Segment Open

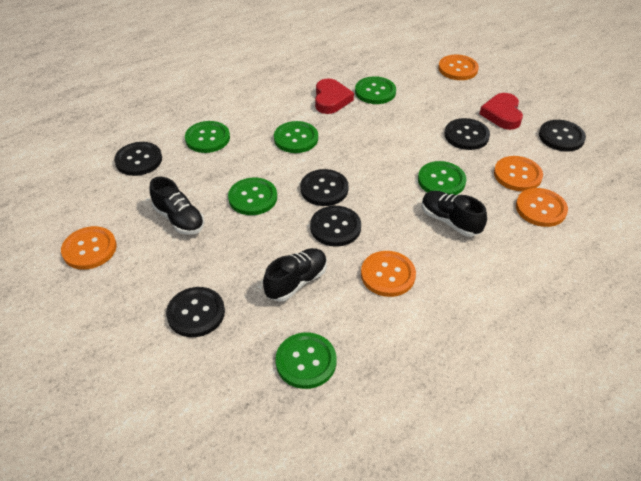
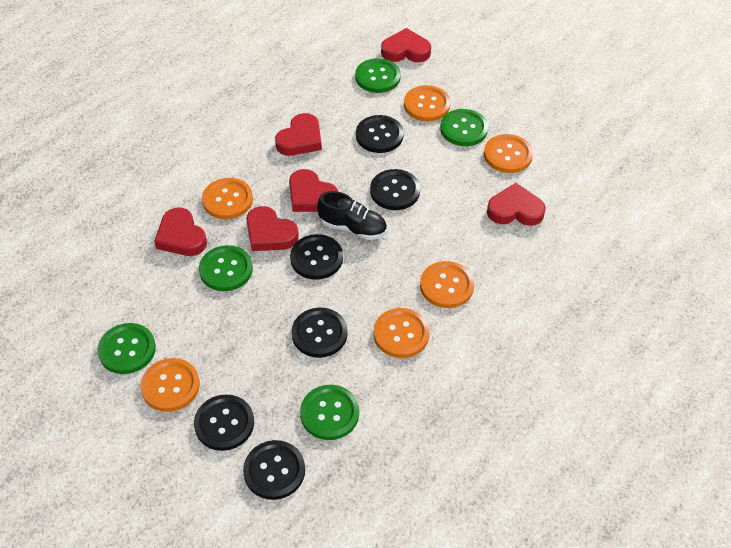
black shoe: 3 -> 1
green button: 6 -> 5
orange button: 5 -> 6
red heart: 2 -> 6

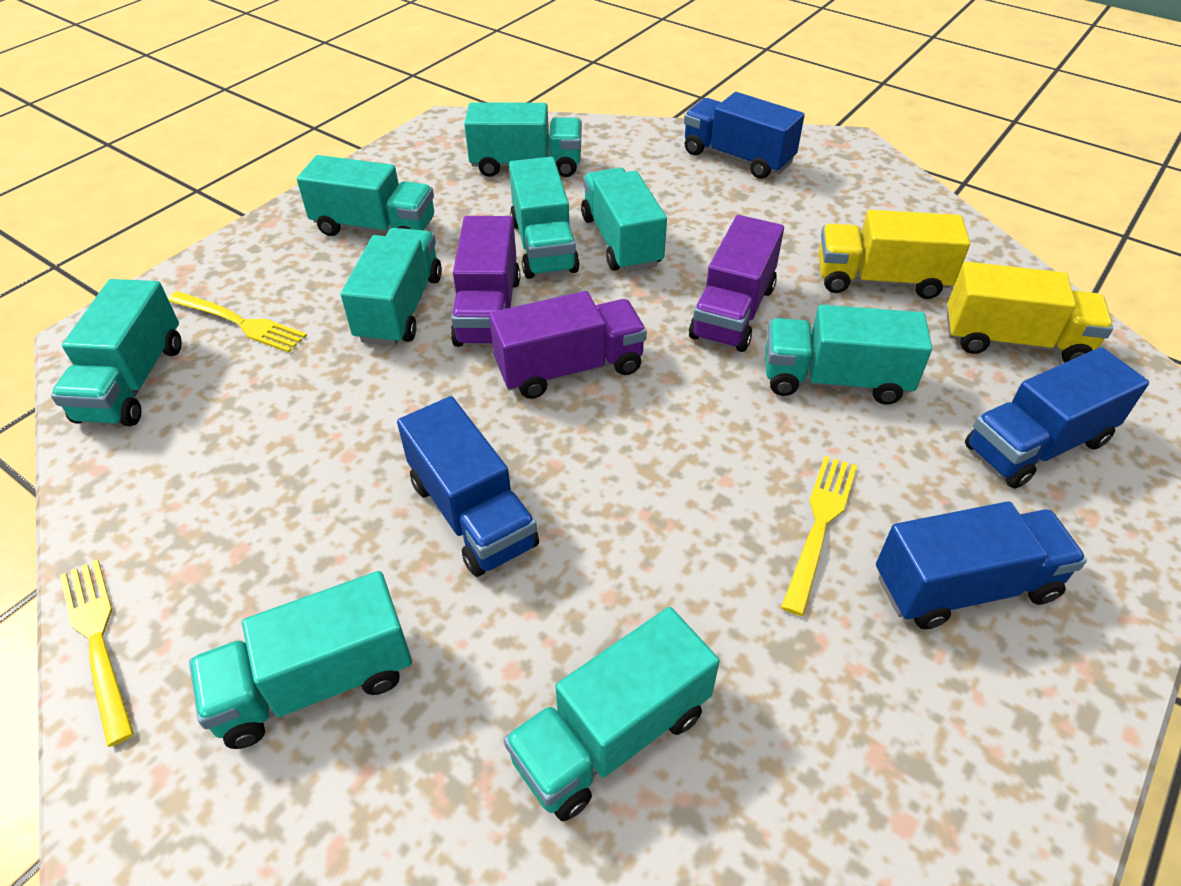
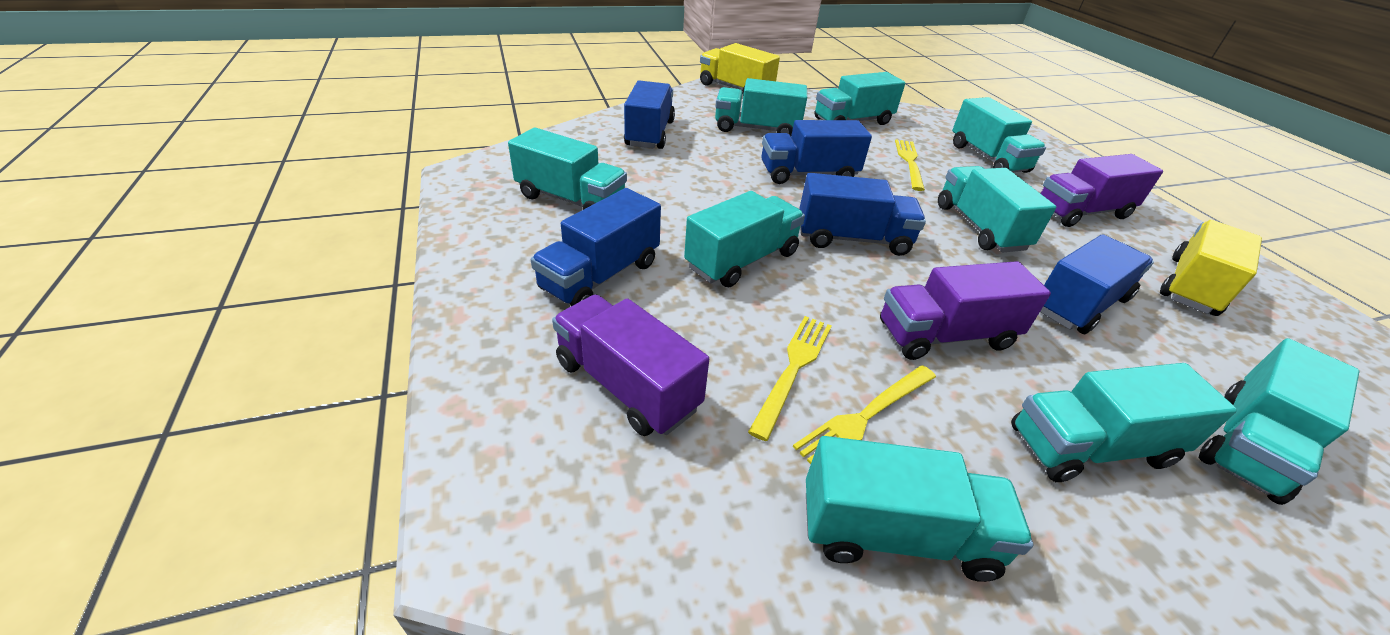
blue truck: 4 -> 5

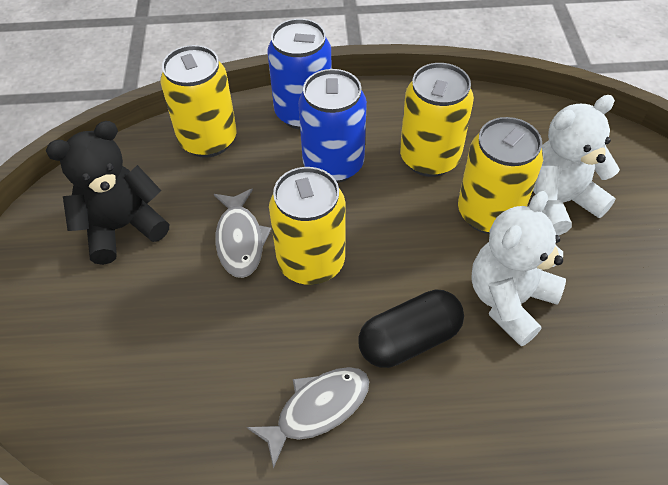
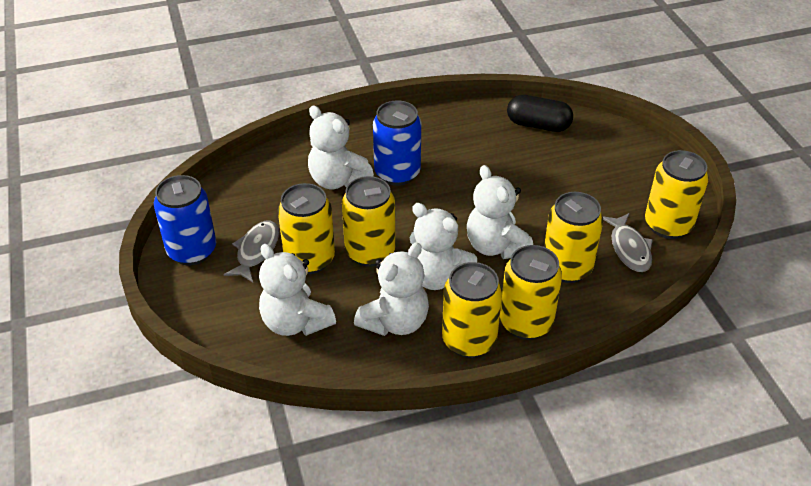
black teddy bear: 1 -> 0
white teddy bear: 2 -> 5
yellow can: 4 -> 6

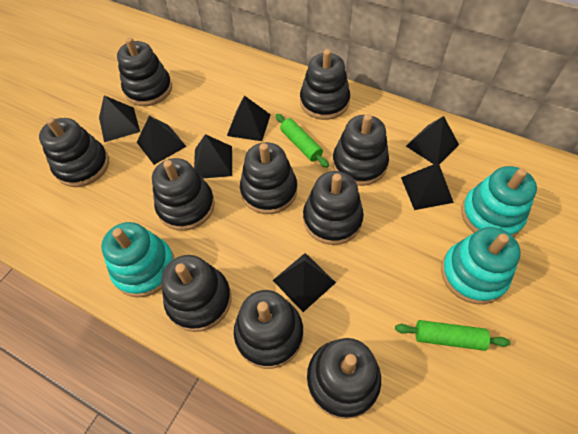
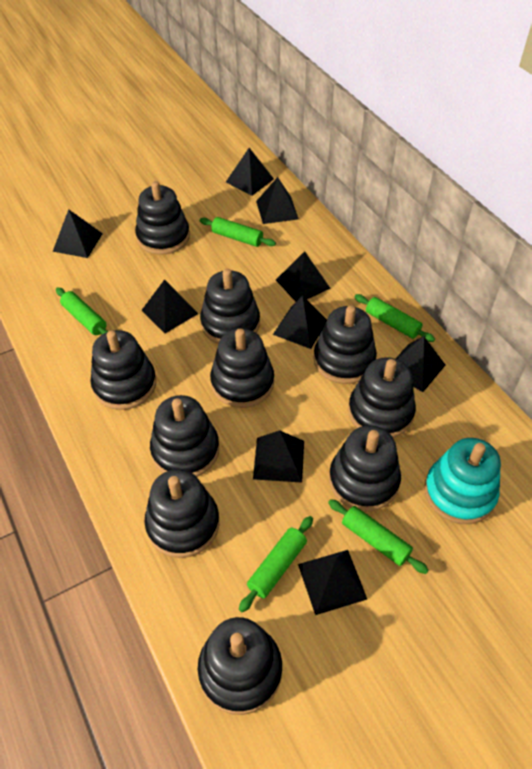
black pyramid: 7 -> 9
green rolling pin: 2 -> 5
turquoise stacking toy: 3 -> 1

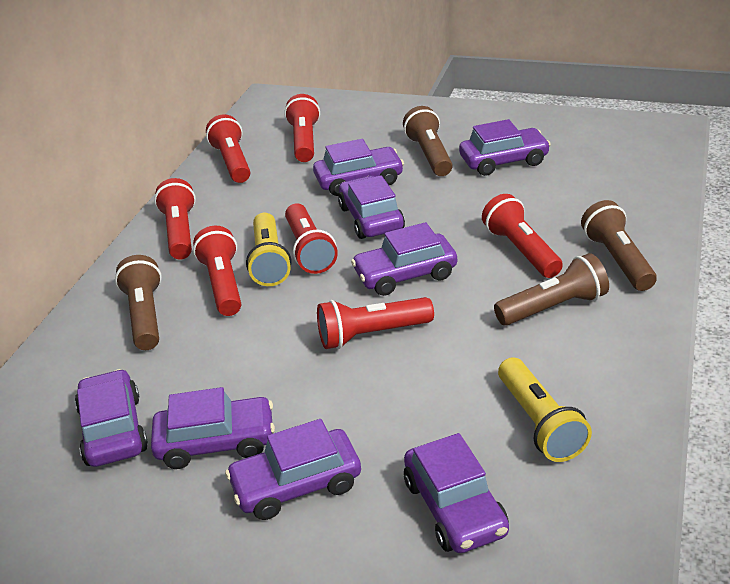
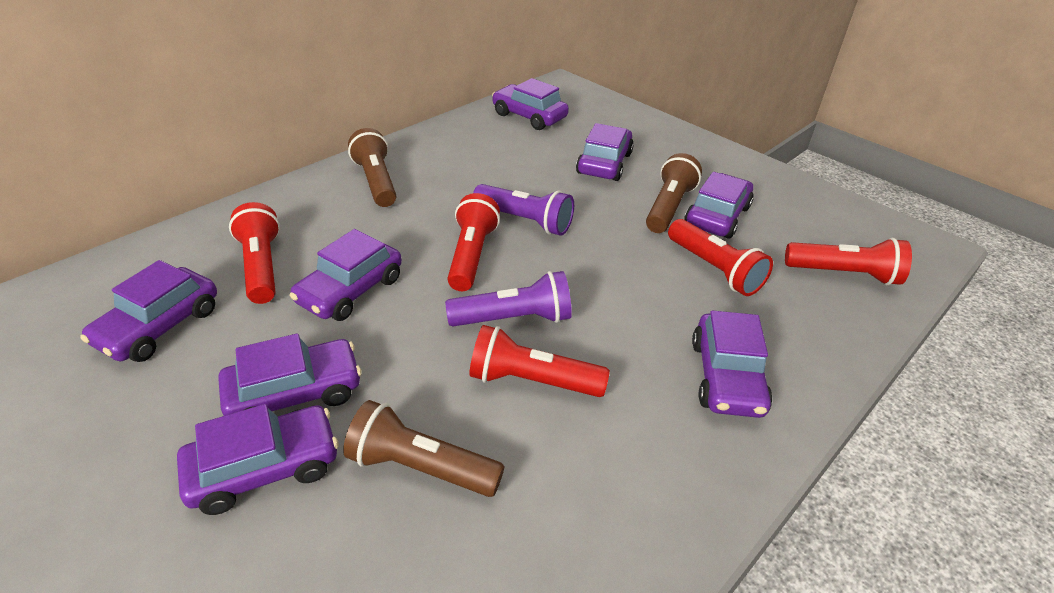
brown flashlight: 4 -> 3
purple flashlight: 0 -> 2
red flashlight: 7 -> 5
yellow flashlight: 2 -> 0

Segment Closed

(EXERCISE) Print each line above exactly as it appears, excluding all images.

(EXERCISE RESPONSE)
black shoe: 3 -> 1
green button: 6 -> 5
orange button: 5 -> 6
red heart: 2 -> 6

blue truck: 4 -> 5

black teddy bear: 1 -> 0
white teddy bear: 2 -> 5
yellow can: 4 -> 6

black pyramid: 7 -> 9
green rolling pin: 2 -> 5
turquoise stacking toy: 3 -> 1

brown flashlight: 4 -> 3
purple flashlight: 0 -> 2
red flashlight: 7 -> 5
yellow flashlight: 2 -> 0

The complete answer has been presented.